+++ Information given

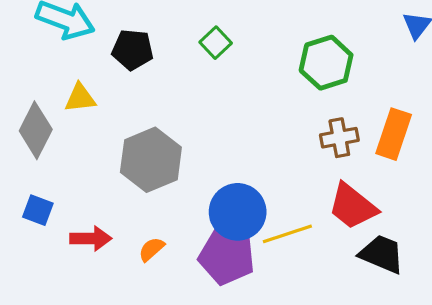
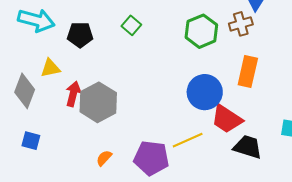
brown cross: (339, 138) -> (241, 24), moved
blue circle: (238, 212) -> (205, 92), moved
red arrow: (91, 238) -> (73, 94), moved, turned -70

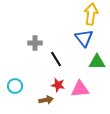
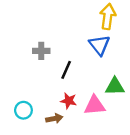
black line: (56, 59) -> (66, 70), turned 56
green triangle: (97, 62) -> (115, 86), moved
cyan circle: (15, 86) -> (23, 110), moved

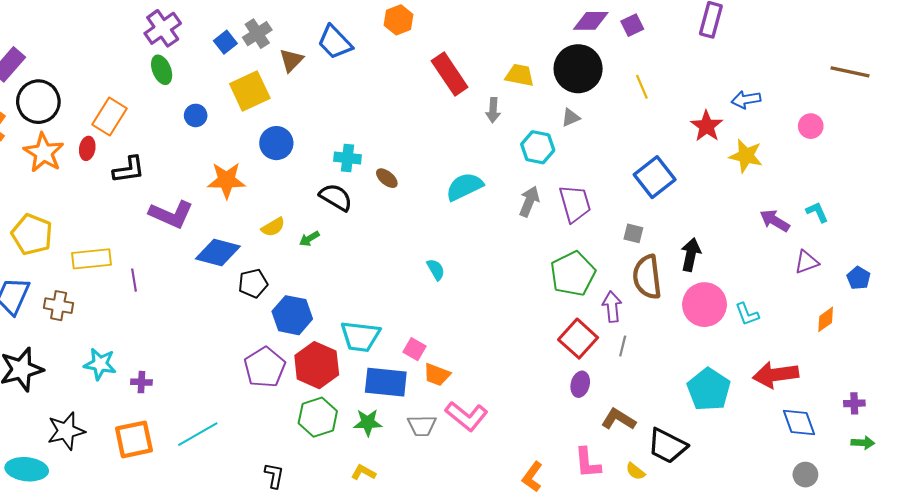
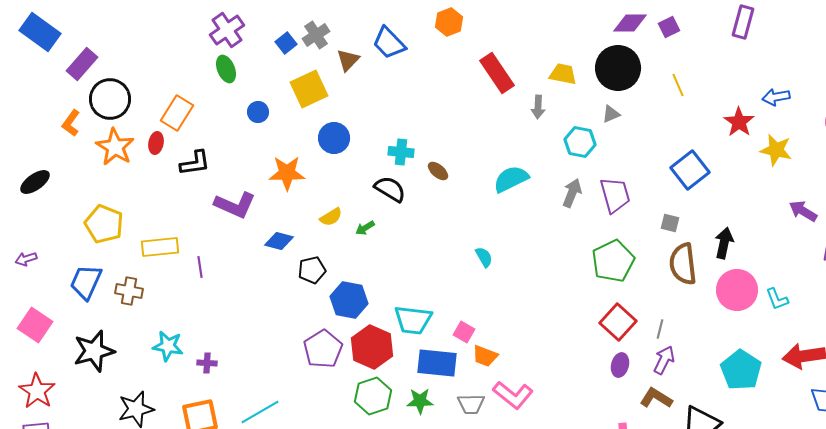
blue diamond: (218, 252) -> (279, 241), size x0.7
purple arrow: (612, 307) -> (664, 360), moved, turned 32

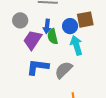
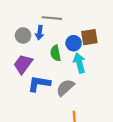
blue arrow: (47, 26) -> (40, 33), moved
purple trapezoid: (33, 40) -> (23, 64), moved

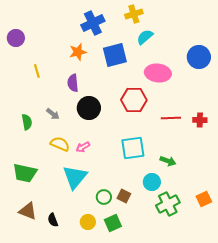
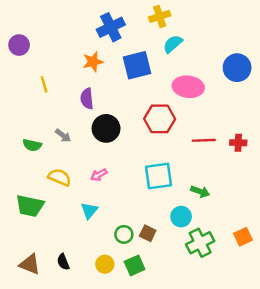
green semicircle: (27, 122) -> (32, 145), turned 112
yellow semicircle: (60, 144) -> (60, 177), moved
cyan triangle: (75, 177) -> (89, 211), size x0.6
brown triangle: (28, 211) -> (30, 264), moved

++++++
+++ Information given

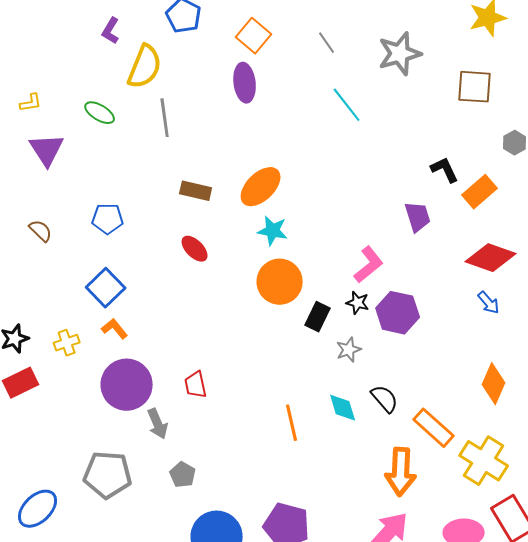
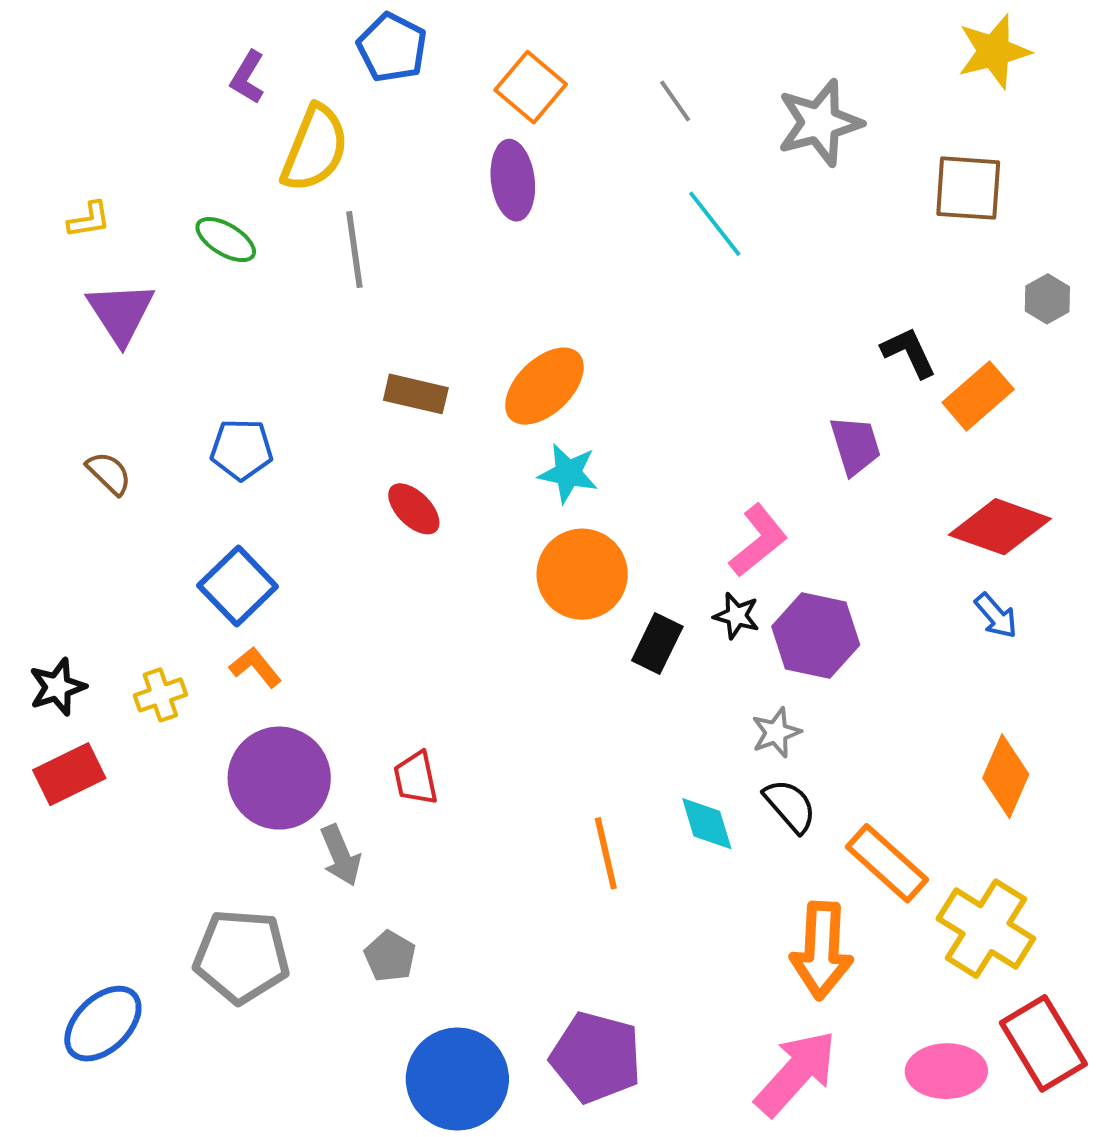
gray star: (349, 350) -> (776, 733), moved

++++++

Activity: Without the pictures, give again exactly the lines above starting at the line containing "blue circle: (238, 212) -> (205, 92), moved" and ending at the line containing "purple arrow: (612, 307)".

Output for this task:
blue circle: (238, 212) -> (205, 92), moved
red arrow: (91, 238) -> (73, 94), moved, turned -70

black line: (56, 59) -> (66, 70), turned 56
green triangle: (97, 62) -> (115, 86), moved
cyan circle: (15, 86) -> (23, 110), moved

blue diamond: (218, 252) -> (279, 241), size x0.7
purple arrow: (612, 307) -> (664, 360), moved, turned 32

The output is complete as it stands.